» **Recorded data**:
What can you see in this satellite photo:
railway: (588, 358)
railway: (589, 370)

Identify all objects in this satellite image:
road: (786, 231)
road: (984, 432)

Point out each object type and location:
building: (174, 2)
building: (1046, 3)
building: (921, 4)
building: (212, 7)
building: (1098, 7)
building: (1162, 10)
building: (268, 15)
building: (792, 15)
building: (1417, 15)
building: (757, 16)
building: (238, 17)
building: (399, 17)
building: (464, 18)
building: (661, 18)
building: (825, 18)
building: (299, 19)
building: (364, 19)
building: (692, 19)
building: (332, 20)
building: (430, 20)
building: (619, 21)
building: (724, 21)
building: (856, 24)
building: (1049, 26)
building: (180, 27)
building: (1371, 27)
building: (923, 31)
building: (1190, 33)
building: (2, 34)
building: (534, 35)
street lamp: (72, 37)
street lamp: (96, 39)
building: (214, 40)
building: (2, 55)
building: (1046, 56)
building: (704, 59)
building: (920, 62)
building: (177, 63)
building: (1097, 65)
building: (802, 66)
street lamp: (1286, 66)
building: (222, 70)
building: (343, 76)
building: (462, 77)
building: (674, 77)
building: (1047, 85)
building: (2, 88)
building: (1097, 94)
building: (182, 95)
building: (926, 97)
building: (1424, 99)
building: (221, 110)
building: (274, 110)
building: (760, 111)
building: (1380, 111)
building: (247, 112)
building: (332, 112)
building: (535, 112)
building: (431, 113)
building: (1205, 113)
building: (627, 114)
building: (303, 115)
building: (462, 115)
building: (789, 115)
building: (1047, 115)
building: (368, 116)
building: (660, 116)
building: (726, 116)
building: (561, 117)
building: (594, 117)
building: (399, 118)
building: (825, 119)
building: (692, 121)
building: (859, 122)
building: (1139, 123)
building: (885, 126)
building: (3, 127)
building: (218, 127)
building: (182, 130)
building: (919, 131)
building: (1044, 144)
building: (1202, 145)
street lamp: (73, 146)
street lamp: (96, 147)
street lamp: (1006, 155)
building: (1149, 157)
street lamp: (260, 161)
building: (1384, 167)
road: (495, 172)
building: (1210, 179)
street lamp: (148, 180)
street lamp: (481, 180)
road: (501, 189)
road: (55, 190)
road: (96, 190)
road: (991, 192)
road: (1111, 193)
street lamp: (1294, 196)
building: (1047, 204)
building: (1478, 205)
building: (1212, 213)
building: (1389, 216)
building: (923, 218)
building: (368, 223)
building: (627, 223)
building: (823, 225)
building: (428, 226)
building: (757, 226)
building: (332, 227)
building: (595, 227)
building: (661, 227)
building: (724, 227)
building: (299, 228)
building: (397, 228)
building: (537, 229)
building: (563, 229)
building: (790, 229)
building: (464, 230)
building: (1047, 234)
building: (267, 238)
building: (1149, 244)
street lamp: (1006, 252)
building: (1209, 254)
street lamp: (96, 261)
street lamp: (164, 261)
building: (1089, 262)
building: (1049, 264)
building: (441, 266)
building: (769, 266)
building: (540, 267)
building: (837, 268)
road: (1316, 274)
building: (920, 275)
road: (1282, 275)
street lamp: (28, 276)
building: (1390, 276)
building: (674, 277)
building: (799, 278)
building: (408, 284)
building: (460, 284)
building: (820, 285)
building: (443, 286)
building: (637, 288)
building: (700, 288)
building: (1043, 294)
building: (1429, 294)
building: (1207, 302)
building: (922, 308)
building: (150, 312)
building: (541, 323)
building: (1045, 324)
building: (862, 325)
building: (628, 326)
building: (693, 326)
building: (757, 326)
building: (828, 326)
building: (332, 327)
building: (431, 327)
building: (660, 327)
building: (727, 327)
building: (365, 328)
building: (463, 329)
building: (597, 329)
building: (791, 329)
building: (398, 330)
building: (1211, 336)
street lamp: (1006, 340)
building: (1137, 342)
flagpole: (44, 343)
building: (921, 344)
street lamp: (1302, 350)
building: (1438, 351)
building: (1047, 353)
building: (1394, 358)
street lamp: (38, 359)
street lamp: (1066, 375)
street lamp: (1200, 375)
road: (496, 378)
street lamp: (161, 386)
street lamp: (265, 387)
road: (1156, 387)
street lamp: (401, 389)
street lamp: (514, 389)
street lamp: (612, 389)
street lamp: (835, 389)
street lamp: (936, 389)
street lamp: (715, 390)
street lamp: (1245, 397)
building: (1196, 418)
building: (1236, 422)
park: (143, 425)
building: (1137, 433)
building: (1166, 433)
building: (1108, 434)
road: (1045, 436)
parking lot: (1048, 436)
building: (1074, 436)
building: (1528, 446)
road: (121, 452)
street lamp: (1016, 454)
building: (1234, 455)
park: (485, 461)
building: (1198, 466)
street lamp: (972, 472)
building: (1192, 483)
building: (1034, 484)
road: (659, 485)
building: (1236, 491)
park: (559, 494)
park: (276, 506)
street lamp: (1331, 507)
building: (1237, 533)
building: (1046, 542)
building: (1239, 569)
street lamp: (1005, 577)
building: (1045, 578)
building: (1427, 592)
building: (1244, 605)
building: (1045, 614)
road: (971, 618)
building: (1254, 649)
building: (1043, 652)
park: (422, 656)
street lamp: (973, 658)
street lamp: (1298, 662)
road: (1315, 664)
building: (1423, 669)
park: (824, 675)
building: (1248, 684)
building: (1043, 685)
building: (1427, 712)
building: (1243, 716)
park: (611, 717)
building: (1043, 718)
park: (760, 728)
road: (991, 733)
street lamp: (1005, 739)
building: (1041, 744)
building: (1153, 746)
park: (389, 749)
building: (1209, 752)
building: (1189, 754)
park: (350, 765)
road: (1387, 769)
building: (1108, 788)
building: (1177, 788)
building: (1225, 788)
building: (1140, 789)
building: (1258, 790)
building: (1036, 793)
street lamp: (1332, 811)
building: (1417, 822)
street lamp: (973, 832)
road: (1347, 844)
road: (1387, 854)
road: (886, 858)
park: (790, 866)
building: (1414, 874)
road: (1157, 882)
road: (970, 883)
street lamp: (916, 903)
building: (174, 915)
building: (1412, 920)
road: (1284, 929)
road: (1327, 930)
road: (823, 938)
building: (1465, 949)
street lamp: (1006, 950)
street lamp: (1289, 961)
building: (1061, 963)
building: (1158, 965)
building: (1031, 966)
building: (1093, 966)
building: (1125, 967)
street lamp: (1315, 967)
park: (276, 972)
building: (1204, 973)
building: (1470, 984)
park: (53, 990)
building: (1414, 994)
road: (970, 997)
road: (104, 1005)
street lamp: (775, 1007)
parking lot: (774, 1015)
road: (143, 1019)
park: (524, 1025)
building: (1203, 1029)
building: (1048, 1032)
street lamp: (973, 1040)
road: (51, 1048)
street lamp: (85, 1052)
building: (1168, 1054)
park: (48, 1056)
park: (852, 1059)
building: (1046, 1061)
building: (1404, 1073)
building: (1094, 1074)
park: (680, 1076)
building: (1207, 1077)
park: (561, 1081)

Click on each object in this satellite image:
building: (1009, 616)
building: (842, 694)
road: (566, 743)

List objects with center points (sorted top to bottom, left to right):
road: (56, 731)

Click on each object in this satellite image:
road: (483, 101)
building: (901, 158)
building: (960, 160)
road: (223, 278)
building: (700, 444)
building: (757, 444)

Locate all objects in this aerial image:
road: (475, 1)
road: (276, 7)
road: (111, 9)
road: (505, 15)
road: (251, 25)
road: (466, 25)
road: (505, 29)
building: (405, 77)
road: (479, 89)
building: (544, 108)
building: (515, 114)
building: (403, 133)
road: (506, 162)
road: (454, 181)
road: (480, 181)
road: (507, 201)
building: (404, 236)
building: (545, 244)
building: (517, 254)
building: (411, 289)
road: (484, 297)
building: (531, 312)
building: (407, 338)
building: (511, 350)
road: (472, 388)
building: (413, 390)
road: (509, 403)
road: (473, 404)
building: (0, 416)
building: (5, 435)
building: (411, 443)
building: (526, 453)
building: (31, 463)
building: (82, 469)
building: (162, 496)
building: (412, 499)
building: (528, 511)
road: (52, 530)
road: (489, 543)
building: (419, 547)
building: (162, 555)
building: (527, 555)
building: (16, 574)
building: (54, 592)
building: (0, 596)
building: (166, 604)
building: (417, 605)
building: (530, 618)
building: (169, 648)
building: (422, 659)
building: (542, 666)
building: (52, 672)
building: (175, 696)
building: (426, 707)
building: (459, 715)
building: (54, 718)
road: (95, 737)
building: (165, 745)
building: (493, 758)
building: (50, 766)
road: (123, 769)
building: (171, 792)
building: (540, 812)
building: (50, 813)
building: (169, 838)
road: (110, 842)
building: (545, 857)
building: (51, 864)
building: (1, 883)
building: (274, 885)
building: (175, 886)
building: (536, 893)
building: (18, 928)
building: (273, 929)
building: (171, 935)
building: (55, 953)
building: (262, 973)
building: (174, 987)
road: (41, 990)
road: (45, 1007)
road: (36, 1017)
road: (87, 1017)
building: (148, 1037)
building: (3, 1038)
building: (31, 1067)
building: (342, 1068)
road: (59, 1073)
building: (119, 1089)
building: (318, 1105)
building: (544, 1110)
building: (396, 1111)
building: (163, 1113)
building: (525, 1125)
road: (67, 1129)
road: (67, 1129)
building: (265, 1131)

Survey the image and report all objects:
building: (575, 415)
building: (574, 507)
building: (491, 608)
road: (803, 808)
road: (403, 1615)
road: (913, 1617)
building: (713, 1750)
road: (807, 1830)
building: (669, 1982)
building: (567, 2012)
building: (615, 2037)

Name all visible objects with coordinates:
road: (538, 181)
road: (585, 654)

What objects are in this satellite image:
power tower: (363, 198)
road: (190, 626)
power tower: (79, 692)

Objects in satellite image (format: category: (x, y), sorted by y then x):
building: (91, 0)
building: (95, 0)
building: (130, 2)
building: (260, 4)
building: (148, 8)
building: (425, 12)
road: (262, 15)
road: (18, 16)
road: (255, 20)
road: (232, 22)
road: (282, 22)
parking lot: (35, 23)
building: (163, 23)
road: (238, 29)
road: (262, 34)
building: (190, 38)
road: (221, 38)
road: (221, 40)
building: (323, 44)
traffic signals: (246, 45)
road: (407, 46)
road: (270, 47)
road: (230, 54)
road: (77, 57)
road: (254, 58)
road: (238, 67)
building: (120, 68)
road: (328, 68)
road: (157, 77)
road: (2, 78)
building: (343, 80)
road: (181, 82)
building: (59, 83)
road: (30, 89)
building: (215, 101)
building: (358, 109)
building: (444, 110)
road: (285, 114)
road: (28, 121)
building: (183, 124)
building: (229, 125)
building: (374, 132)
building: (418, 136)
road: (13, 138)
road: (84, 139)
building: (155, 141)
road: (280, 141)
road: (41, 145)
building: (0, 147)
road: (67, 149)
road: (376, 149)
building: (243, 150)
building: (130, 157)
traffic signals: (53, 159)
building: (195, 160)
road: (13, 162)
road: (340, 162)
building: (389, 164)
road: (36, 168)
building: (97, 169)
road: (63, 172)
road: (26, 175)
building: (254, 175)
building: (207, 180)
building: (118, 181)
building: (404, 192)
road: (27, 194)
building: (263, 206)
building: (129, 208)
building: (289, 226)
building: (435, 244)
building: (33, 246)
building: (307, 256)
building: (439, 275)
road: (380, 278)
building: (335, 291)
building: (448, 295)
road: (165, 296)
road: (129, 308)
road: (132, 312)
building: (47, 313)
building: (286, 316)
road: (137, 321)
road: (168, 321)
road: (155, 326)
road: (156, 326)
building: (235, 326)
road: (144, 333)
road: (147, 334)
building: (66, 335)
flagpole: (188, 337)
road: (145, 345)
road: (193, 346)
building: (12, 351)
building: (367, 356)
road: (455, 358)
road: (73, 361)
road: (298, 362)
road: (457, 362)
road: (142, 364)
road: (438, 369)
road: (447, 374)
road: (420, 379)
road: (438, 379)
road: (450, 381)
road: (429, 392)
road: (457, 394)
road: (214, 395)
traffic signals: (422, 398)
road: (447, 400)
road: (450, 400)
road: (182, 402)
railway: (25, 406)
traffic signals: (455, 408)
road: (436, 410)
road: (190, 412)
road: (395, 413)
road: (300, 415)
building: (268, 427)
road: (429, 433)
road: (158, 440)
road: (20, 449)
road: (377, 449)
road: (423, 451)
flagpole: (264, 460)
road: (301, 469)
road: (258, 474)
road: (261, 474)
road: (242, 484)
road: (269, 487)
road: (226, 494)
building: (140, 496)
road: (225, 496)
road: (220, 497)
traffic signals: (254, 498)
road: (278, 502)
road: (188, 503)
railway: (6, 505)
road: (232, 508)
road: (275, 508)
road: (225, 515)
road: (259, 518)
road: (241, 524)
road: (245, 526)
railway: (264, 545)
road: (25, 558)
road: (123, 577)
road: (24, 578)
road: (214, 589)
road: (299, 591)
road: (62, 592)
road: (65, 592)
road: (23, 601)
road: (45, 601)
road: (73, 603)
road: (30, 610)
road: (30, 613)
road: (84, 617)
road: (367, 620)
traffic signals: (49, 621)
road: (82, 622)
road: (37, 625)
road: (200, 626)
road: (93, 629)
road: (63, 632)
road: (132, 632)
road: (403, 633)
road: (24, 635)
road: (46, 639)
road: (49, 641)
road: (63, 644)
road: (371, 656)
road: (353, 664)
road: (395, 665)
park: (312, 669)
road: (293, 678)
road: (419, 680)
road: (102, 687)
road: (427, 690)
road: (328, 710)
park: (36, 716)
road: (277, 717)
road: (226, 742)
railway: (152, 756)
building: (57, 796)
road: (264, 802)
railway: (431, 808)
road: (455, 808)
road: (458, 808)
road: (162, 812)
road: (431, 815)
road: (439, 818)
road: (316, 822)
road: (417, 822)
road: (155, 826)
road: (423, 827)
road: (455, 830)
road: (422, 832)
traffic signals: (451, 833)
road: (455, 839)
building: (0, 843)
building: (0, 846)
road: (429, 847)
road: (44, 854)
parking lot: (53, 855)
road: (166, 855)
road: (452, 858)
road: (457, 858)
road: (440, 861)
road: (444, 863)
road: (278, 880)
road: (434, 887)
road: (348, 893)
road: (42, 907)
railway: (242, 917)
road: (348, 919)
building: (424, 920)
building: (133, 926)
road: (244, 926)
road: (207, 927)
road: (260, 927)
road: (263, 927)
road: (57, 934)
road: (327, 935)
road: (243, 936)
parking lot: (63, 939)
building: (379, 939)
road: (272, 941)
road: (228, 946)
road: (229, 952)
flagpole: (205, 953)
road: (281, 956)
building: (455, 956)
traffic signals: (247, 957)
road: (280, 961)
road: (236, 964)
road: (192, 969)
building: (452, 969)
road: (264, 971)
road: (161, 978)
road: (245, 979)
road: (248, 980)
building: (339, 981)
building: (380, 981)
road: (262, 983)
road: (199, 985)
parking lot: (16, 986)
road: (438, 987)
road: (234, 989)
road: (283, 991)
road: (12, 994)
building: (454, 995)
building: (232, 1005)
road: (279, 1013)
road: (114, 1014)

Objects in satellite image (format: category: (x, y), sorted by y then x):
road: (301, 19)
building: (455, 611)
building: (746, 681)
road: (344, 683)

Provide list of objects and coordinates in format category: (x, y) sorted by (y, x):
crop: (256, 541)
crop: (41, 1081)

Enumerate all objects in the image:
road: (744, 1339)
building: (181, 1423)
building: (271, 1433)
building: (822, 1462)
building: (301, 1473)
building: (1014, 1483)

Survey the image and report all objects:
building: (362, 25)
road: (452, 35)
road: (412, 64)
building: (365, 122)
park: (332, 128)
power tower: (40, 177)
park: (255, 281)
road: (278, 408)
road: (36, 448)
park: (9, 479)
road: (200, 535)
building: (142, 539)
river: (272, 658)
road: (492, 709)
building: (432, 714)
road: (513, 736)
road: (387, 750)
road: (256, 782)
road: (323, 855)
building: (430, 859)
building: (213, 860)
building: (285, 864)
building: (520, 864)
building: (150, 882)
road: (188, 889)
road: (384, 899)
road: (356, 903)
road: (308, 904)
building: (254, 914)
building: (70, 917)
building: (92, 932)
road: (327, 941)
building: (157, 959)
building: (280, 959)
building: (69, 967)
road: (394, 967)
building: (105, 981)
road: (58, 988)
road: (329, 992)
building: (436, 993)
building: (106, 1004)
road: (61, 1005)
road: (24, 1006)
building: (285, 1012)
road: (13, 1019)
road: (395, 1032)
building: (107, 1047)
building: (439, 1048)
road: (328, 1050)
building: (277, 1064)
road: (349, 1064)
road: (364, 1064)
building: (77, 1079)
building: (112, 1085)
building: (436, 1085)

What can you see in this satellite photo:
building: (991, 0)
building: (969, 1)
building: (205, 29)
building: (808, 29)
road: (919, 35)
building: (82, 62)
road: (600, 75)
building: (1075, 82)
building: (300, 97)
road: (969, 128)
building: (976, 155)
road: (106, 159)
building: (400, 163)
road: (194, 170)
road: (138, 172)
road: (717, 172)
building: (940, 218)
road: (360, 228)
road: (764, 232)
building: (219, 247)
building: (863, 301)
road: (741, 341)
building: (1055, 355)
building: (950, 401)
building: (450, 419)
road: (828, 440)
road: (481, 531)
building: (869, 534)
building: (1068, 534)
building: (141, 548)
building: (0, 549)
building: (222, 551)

» **Your goal**: For every line in the listing above that contains "traffic", copy that line.

» **Your solution**:
traffic signals: (246, 45)
traffic signals: (53, 159)
traffic signals: (422, 398)
traffic signals: (455, 408)
traffic signals: (254, 498)
traffic signals: (49, 621)
traffic signals: (451, 833)
traffic signals: (247, 957)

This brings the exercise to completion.